--- Source material ---
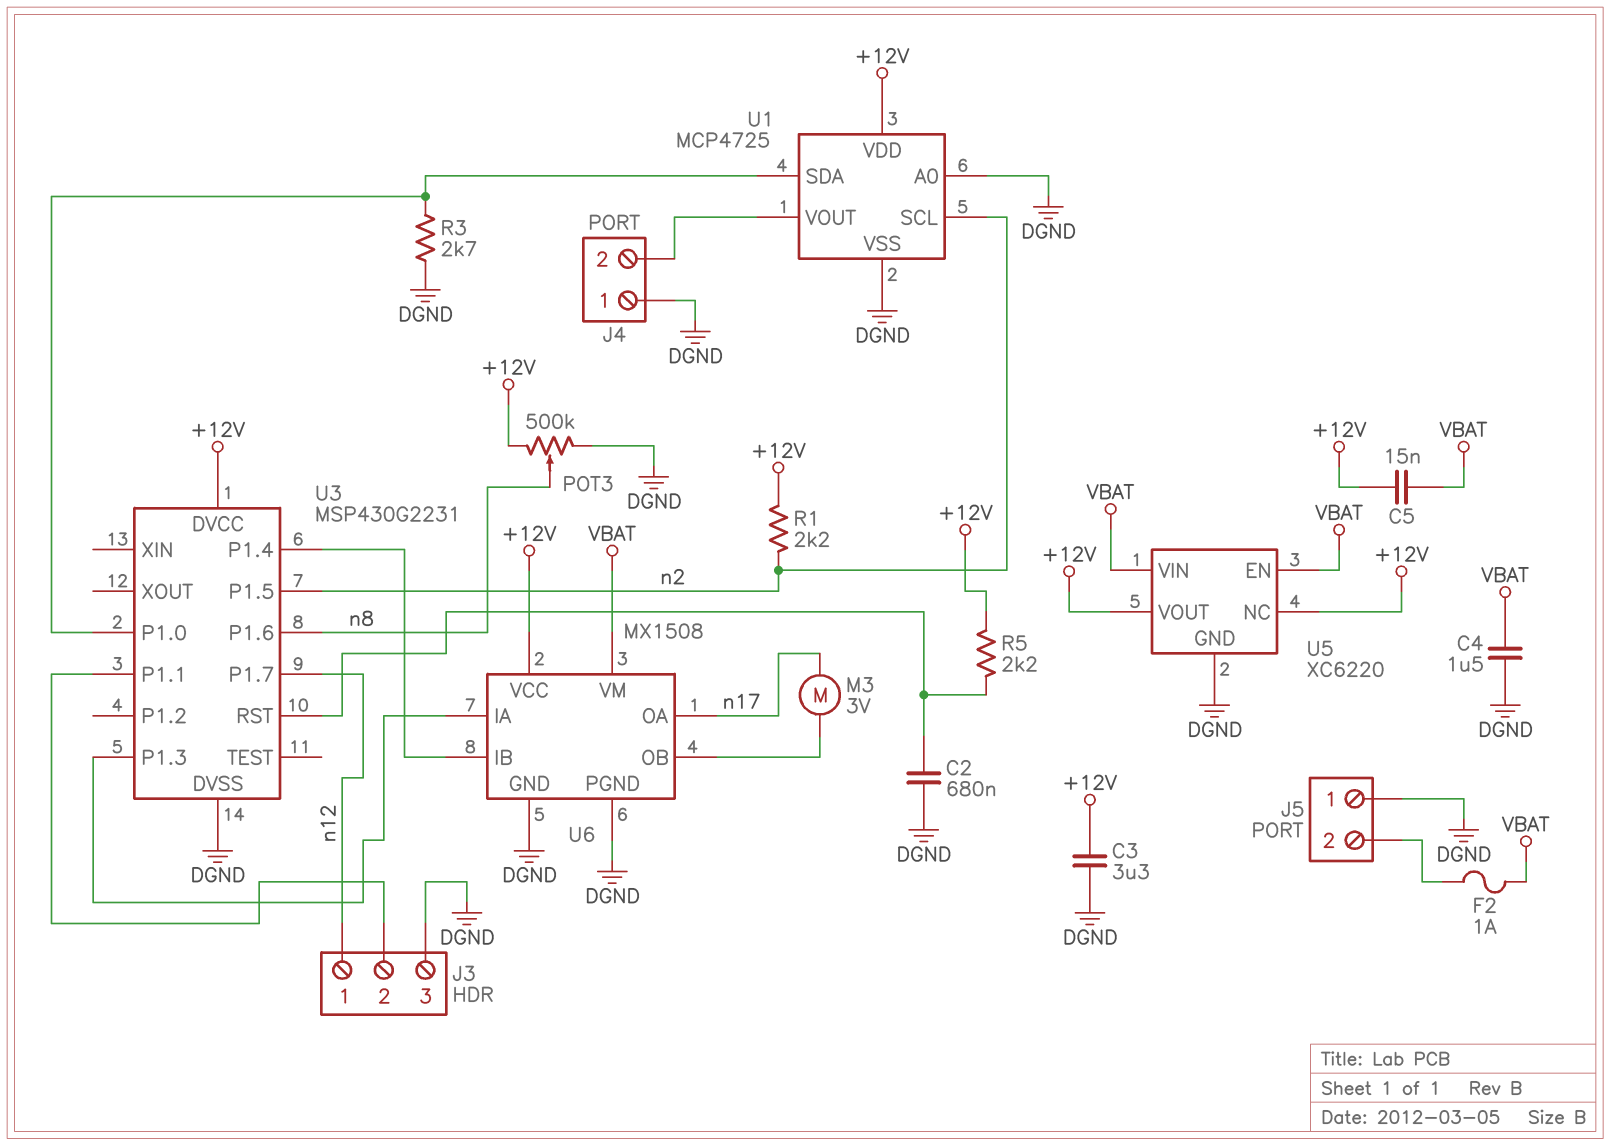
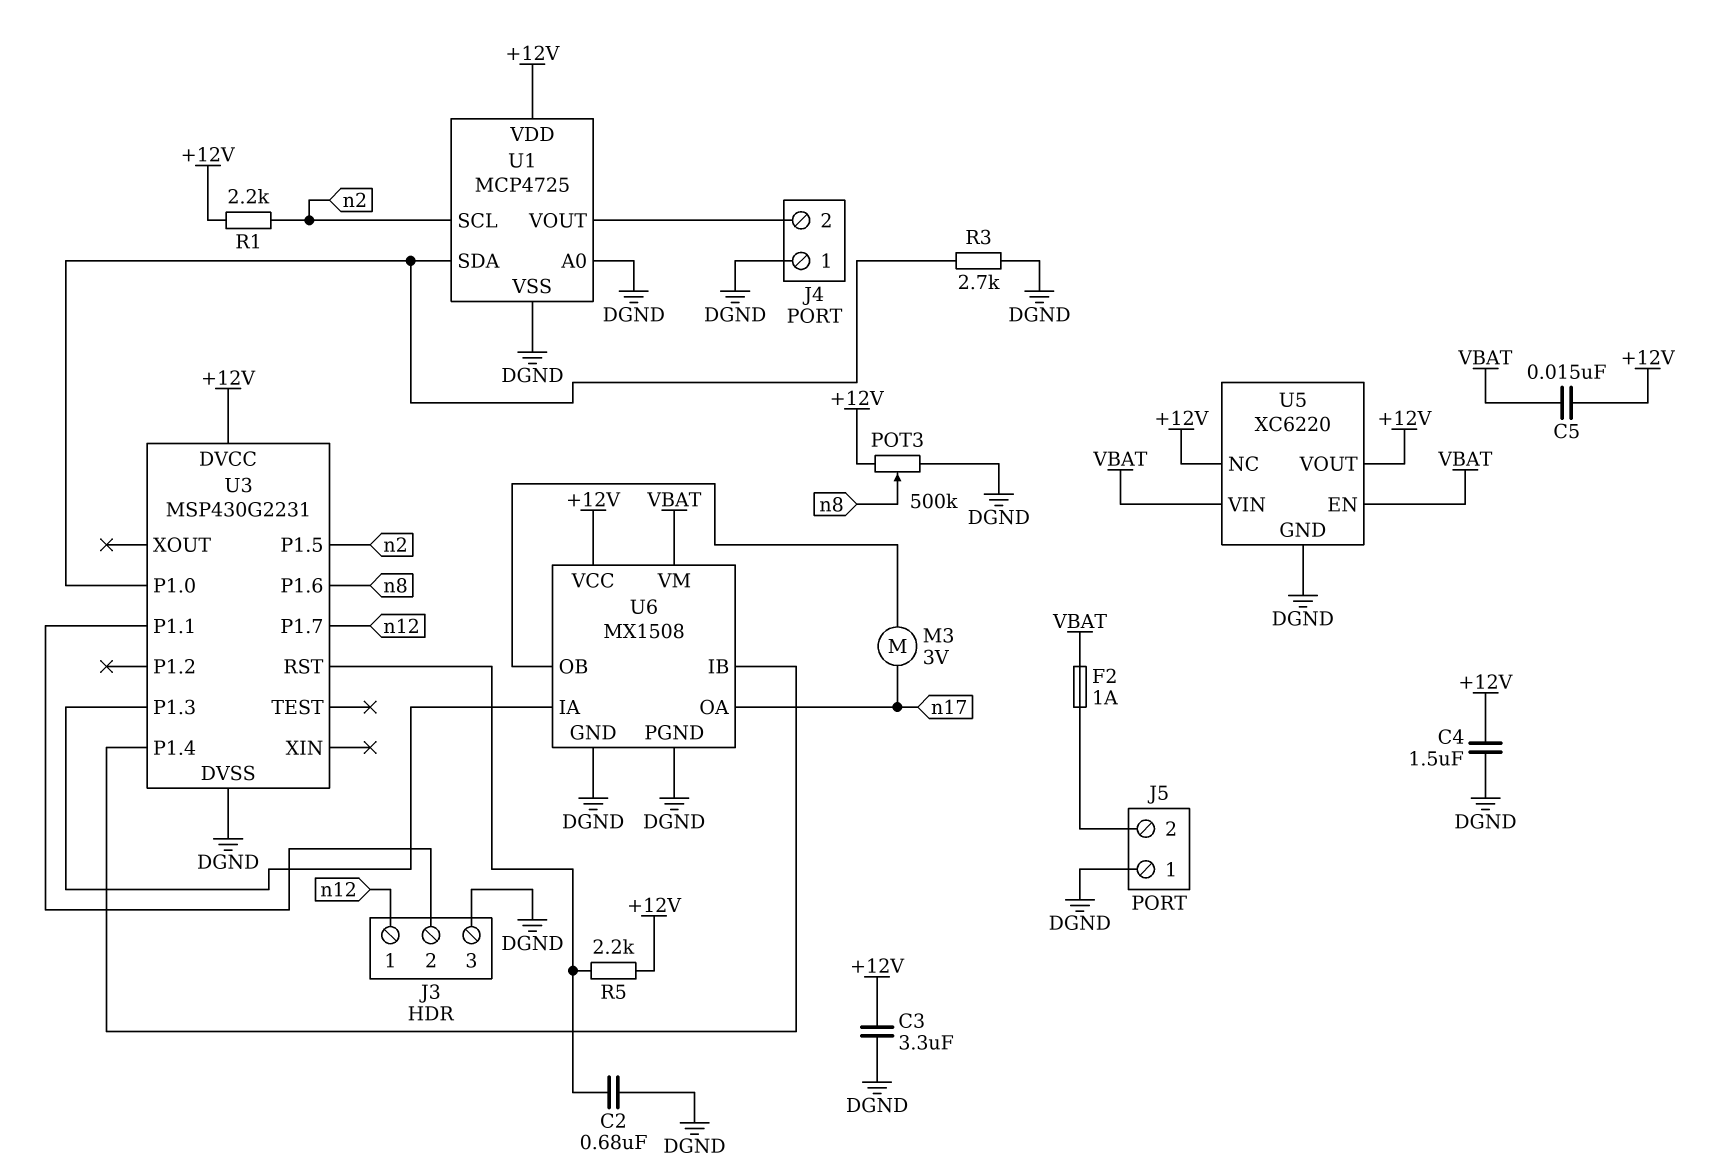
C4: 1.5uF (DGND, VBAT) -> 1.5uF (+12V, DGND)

* * *

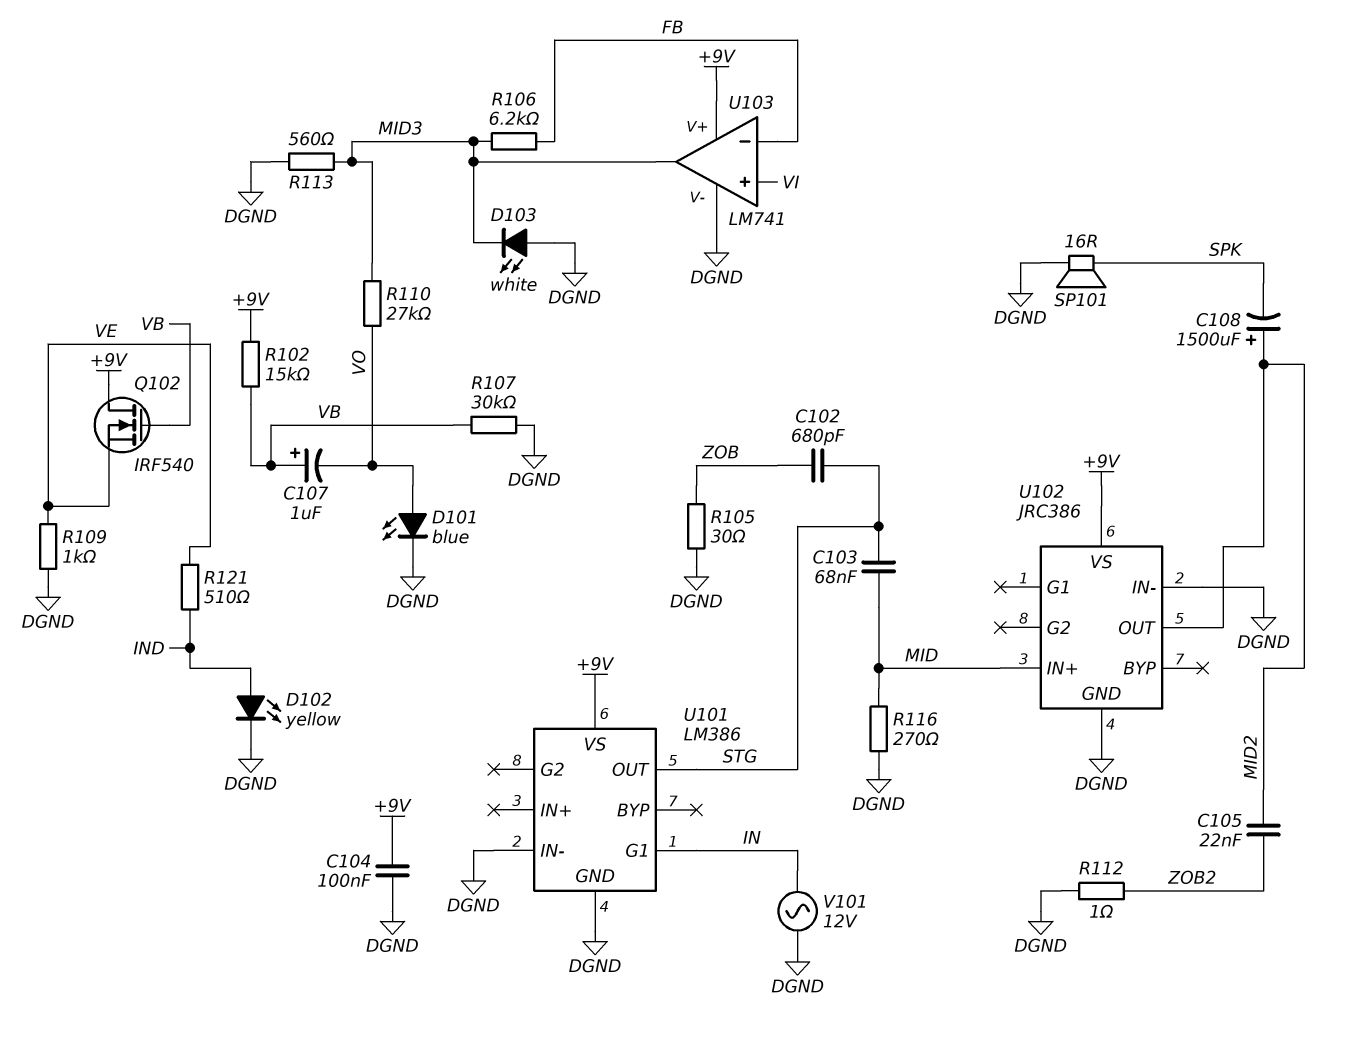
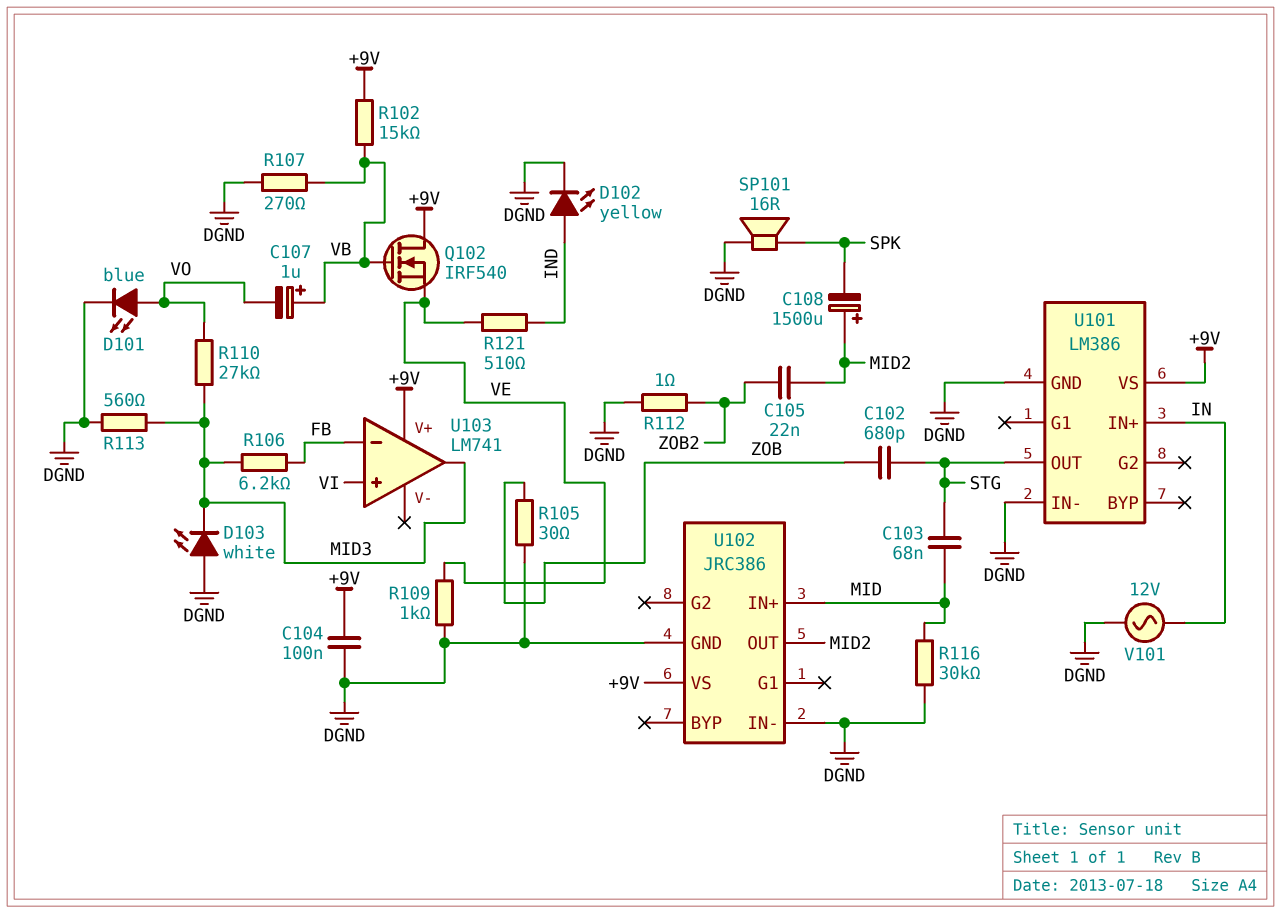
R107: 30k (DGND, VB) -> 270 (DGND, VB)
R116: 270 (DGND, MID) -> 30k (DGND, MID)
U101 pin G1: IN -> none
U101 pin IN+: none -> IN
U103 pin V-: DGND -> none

--

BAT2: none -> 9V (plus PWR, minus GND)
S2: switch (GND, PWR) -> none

--- Task goal ---
Looking at the records above, count the lines with the word "DGND" in them; reply with the number only.

--- Solution ---
4